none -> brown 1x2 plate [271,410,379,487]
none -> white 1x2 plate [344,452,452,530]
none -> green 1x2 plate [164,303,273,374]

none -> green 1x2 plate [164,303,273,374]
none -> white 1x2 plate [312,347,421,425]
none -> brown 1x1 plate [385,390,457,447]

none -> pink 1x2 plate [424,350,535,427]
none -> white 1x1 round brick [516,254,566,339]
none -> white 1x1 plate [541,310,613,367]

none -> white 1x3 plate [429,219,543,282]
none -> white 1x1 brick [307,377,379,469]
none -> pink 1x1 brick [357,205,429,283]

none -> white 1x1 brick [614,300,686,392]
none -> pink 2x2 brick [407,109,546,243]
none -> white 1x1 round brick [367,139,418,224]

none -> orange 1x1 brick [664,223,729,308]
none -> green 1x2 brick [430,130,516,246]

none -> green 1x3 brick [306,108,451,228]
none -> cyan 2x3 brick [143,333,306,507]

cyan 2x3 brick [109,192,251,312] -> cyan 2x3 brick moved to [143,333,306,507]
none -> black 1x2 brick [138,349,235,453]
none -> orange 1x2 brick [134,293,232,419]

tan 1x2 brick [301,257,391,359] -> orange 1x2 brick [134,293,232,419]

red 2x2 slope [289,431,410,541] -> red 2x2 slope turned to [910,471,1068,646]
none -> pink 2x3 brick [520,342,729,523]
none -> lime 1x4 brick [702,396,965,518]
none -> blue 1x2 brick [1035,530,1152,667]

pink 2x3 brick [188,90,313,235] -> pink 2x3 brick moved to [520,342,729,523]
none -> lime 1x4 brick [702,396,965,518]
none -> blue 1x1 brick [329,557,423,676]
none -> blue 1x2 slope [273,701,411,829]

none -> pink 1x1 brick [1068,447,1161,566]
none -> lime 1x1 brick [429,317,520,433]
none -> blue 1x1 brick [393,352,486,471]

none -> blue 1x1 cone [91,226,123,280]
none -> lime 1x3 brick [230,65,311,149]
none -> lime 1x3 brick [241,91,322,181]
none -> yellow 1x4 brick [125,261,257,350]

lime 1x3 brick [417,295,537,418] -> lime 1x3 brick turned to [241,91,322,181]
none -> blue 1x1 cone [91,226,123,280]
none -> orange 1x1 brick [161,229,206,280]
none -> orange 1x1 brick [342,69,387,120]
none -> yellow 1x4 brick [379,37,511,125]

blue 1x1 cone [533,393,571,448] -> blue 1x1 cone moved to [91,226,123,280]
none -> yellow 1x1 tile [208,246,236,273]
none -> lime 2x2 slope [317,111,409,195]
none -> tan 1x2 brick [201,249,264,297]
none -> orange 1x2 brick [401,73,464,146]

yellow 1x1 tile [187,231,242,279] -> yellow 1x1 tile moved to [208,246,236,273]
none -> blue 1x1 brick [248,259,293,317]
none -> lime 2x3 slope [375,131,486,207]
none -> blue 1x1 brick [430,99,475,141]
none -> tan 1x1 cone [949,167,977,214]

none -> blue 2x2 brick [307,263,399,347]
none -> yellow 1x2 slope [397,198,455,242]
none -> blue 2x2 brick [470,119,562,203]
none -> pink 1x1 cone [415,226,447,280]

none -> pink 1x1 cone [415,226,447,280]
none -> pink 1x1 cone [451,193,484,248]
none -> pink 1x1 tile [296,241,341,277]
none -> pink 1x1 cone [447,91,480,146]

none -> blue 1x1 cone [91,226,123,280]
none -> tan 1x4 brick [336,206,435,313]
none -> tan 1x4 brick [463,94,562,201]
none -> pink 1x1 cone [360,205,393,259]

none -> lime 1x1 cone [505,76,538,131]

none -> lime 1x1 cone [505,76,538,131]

—————

| What you should do |
Each entry above is to be returned exactly as given.

| Exercise answer |
none -> brown 1x2 plate [271,410,379,487]
none -> white 1x2 plate [344,452,452,530]
none -> green 1x2 plate [164,303,273,374]

none -> green 1x2 plate [164,303,273,374]
none -> white 1x2 plate [312,347,421,425]
none -> brown 1x1 plate [385,390,457,447]

none -> pink 1x2 plate [424,350,535,427]
none -> white 1x1 round brick [516,254,566,339]
none -> white 1x1 plate [541,310,613,367]

none -> white 1x3 plate [429,219,543,282]
none -> white 1x1 brick [307,377,379,469]
none -> pink 1x1 brick [357,205,429,283]

none -> white 1x1 brick [614,300,686,392]
none -> pink 2x2 brick [407,109,546,243]
none -> white 1x1 round brick [367,139,418,224]

none -> orange 1x1 brick [664,223,729,308]
none -> green 1x2 brick [430,130,516,246]

none -> green 1x3 brick [306,108,451,228]
none -> cyan 2x3 brick [143,333,306,507]

cyan 2x3 brick [109,192,251,312] -> cyan 2x3 brick moved to [143,333,306,507]
none -> black 1x2 brick [138,349,235,453]
none -> orange 1x2 brick [134,293,232,419]

tan 1x2 brick [301,257,391,359] -> orange 1x2 brick [134,293,232,419]

red 2x2 slope [289,431,410,541] -> red 2x2 slope turned to [910,471,1068,646]
none -> pink 2x3 brick [520,342,729,523]
none -> lime 1x4 brick [702,396,965,518]
none -> blue 1x2 brick [1035,530,1152,667]

pink 2x3 brick [188,90,313,235] -> pink 2x3 brick moved to [520,342,729,523]
none -> lime 1x4 brick [702,396,965,518]
none -> blue 1x1 brick [329,557,423,676]
none -> blue 1x2 slope [273,701,411,829]

none -> pink 1x1 brick [1068,447,1161,566]
none -> lime 1x1 brick [429,317,520,433]
none -> blue 1x1 brick [393,352,486,471]

none -> blue 1x1 cone [91,226,123,280]
none -> lime 1x3 brick [230,65,311,149]
none -> lime 1x3 brick [241,91,322,181]
none -> yellow 1x4 brick [125,261,257,350]

lime 1x3 brick [417,295,537,418] -> lime 1x3 brick turned to [241,91,322,181]
none -> blue 1x1 cone [91,226,123,280]
none -> orange 1x1 brick [161,229,206,280]
none -> orange 1x1 brick [342,69,387,120]
none -> yellow 1x4 brick [379,37,511,125]

blue 1x1 cone [533,393,571,448] -> blue 1x1 cone moved to [91,226,123,280]
none -> yellow 1x1 tile [208,246,236,273]
none -> lime 2x2 slope [317,111,409,195]
none -> tan 1x2 brick [201,249,264,297]
none -> orange 1x2 brick [401,73,464,146]

yellow 1x1 tile [187,231,242,279] -> yellow 1x1 tile moved to [208,246,236,273]
none -> blue 1x1 brick [248,259,293,317]
none -> lime 2x3 slope [375,131,486,207]
none -> blue 1x1 brick [430,99,475,141]
none -> tan 1x1 cone [949,167,977,214]

none -> blue 2x2 brick [307,263,399,347]
none -> yellow 1x2 slope [397,198,455,242]
none -> blue 2x2 brick [470,119,562,203]
none -> pink 1x1 cone [415,226,447,280]

none -> pink 1x1 cone [415,226,447,280]
none -> pink 1x1 cone [451,193,484,248]
none -> pink 1x1 tile [296,241,341,277]
none -> pink 1x1 cone [447,91,480,146]

none -> blue 1x1 cone [91,226,123,280]
none -> tan 1x4 brick [336,206,435,313]
none -> tan 1x4 brick [463,94,562,201]
none -> pink 1x1 cone [360,205,393,259]

none -> lime 1x1 cone [505,76,538,131]

none -> lime 1x1 cone [505,76,538,131]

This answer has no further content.